(Directions) Check each line of the entries for the string "donut". Report only how many lines have it.

(Exercise input)
>>>>>
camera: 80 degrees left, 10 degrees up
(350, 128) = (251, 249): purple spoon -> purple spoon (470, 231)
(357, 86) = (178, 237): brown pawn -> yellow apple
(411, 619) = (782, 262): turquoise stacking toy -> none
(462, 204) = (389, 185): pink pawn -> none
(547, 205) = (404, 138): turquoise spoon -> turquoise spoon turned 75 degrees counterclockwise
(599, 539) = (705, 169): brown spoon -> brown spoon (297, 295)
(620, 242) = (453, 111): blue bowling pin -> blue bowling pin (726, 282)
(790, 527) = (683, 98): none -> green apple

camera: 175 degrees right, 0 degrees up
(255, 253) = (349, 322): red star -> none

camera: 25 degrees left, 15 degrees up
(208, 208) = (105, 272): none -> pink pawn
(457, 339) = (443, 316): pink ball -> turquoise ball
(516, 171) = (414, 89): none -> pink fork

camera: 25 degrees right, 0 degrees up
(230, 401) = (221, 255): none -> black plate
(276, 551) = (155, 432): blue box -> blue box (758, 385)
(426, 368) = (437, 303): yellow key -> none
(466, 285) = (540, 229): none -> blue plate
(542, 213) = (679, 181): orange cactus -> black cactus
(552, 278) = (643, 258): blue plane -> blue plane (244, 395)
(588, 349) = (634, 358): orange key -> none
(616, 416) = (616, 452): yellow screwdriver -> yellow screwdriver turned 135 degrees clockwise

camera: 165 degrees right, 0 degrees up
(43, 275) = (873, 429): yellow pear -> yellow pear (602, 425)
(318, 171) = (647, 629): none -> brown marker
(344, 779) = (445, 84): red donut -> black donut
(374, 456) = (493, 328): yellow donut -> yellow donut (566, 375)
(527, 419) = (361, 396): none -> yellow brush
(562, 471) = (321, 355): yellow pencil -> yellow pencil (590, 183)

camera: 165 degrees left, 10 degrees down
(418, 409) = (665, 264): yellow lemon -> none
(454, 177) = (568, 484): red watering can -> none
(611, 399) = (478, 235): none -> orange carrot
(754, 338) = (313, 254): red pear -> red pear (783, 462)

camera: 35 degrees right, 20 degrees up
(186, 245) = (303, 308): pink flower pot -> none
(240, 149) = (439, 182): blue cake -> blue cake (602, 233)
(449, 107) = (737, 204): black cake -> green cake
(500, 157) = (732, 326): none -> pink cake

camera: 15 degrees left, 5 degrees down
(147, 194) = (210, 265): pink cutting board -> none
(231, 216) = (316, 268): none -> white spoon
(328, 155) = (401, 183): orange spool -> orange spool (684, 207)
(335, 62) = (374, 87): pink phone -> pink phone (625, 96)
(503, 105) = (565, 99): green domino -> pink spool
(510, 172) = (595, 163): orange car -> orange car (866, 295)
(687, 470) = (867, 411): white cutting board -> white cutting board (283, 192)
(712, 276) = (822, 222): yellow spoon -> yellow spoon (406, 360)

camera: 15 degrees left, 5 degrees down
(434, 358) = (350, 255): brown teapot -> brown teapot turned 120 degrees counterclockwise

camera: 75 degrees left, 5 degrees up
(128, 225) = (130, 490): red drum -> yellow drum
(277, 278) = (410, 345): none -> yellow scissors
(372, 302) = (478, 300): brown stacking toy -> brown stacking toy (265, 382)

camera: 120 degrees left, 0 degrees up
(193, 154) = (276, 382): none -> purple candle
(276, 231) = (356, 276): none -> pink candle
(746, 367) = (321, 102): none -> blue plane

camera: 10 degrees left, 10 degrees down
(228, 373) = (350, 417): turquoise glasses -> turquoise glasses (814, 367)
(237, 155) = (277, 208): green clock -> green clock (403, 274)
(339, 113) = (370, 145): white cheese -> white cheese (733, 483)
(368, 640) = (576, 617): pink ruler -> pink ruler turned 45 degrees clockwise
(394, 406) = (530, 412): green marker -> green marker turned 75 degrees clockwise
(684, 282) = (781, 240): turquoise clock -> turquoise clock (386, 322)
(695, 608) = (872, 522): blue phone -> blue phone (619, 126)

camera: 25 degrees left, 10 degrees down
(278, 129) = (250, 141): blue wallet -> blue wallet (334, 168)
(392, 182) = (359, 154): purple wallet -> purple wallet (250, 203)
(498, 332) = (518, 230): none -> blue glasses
<<<<<
(Task solution) 2